Your instructions
Print every line below that comes at or after the line containing "size,GreenAppleFruit,490 278 88", exactly as written.
╭─ Records to process
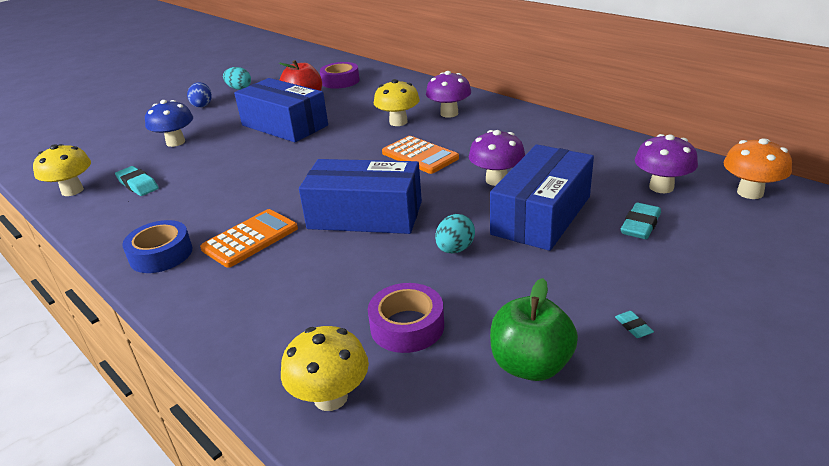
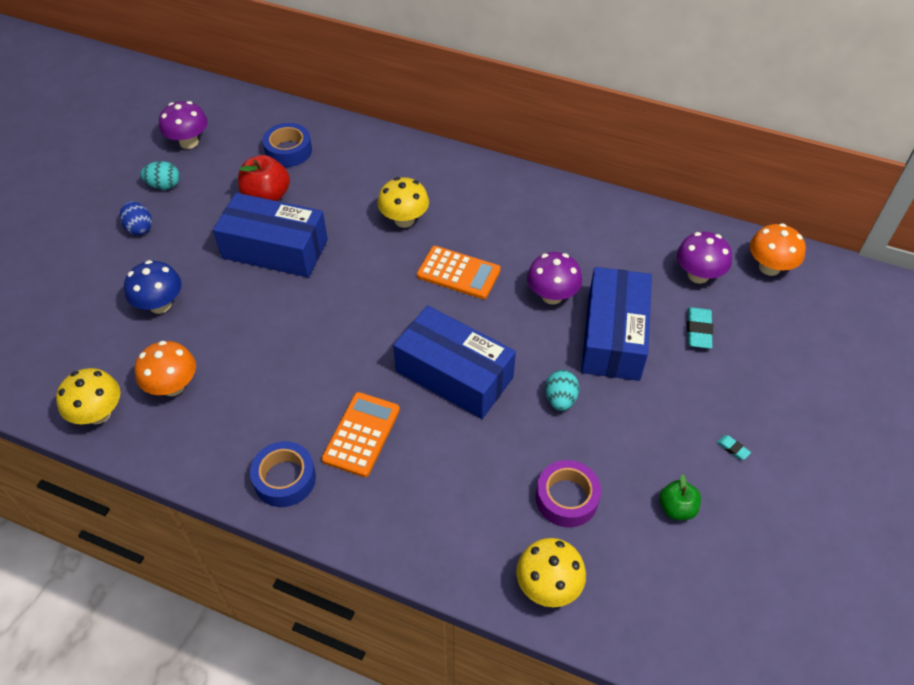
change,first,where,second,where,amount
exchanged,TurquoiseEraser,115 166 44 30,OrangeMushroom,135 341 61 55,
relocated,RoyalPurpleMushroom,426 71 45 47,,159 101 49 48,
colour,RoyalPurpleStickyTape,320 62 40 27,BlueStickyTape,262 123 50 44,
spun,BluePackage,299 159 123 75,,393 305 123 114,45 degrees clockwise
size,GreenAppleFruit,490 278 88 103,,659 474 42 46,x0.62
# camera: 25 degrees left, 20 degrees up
╰─
Response below
size,GreenAppleFruit,490 278 88 103,,659 474 42 46,x0.62
# camera: 25 degrees left, 20 degrees up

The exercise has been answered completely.